[LISTED ENTRIES]
=== Begin Enclosure ===
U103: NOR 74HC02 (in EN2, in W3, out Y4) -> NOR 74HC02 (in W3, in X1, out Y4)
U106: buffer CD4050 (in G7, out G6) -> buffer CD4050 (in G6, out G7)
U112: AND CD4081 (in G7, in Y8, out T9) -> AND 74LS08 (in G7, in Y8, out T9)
=== End Enclosure ===
=== Begin Enclosure ===
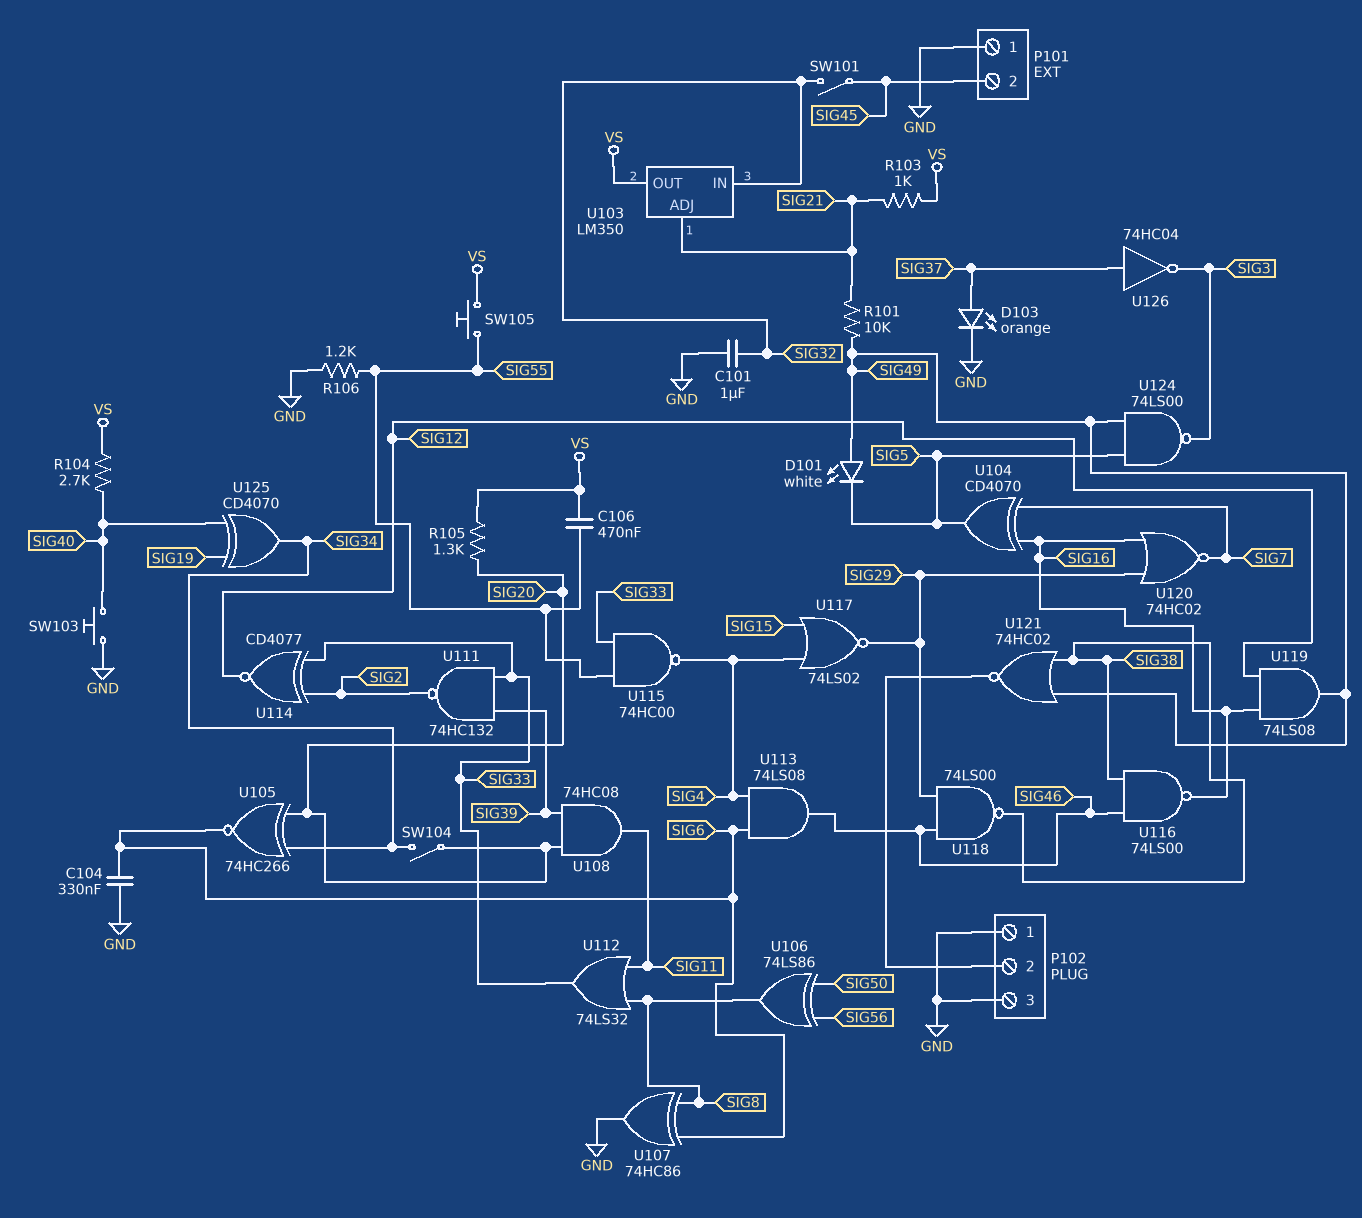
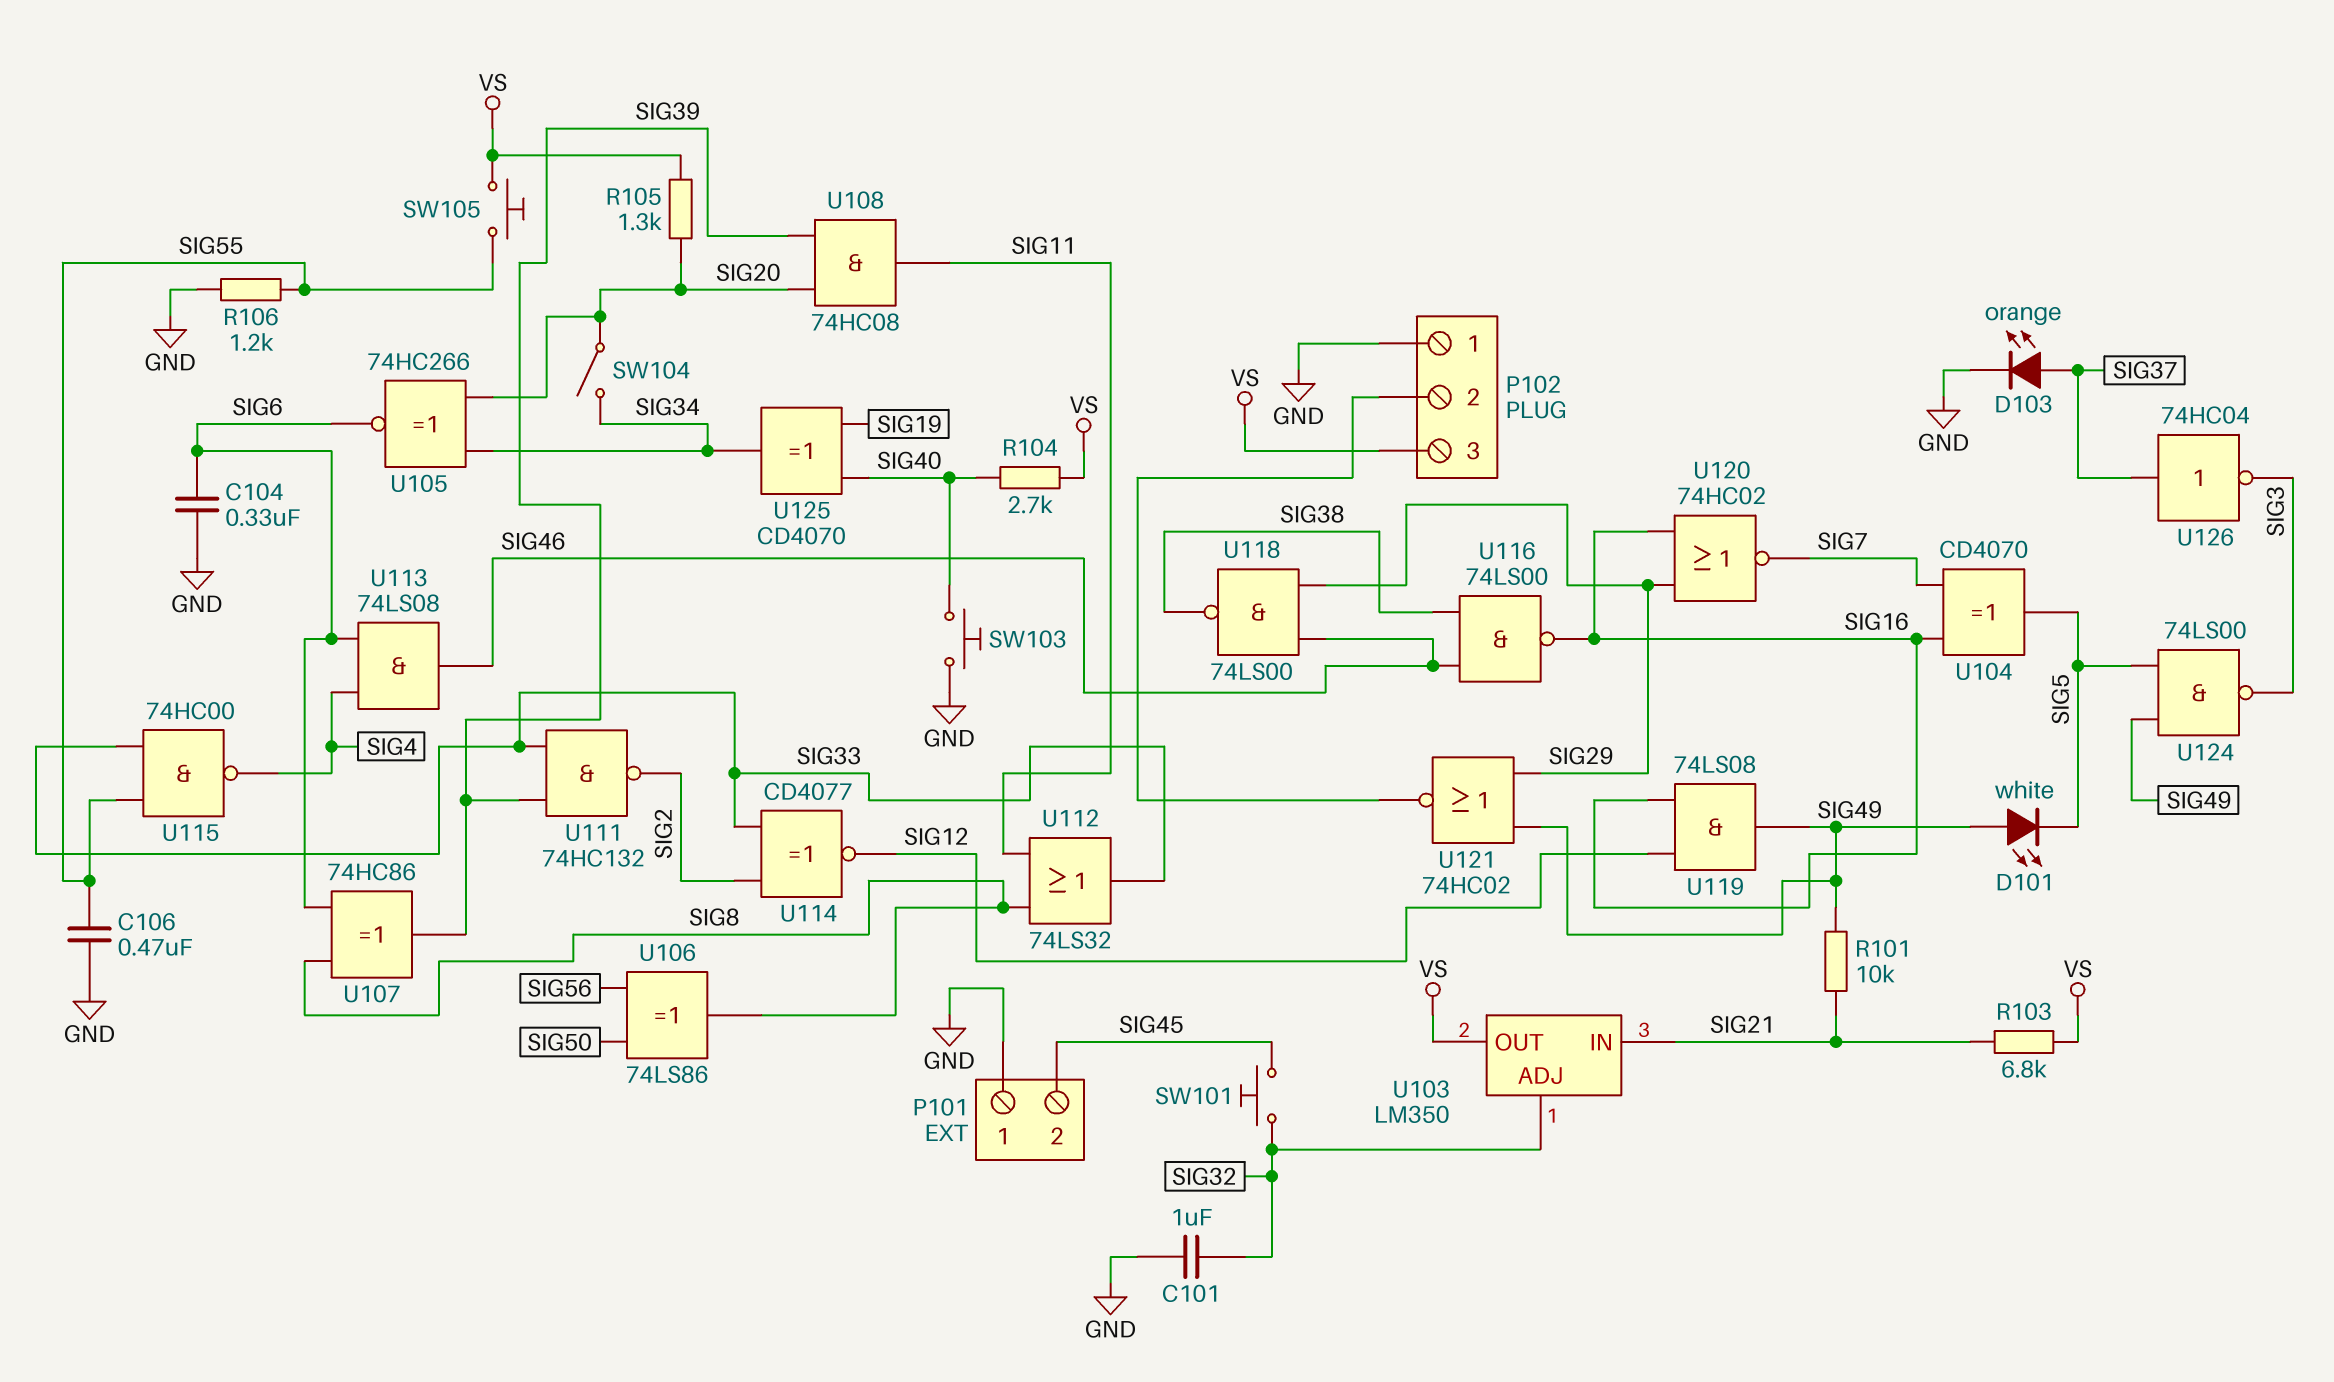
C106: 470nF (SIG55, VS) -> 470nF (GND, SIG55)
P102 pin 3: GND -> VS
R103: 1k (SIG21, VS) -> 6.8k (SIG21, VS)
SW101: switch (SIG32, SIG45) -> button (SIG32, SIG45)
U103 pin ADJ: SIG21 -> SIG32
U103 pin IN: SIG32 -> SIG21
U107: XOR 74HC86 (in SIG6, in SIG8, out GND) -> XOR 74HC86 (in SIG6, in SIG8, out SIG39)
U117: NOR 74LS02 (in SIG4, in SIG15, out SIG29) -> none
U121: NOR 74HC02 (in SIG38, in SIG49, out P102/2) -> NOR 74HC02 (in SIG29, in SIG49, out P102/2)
=== End Enclosure ===
In the entries above, the lines between the one holding "R103: 1k (SIG21, VS) -> 6.8k (SIG21, VS)" and the one holding "U121: NOR 74HC02", inclusive, are to be printed exactly as written, and those alone.

R103: 1k (SIG21, VS) -> 6.8k (SIG21, VS)
SW101: switch (SIG32, SIG45) -> button (SIG32, SIG45)
U103 pin ADJ: SIG21 -> SIG32
U103 pin IN: SIG32 -> SIG21
U107: XOR 74HC86 (in SIG6, in SIG8, out GND) -> XOR 74HC86 (in SIG6, in SIG8, out SIG39)
U117: NOR 74LS02 (in SIG4, in SIG15, out SIG29) -> none
U121: NOR 74HC02 (in SIG38, in SIG49, out P102/2) -> NOR 74HC02 (in SIG29, in SIG49, out P102/2)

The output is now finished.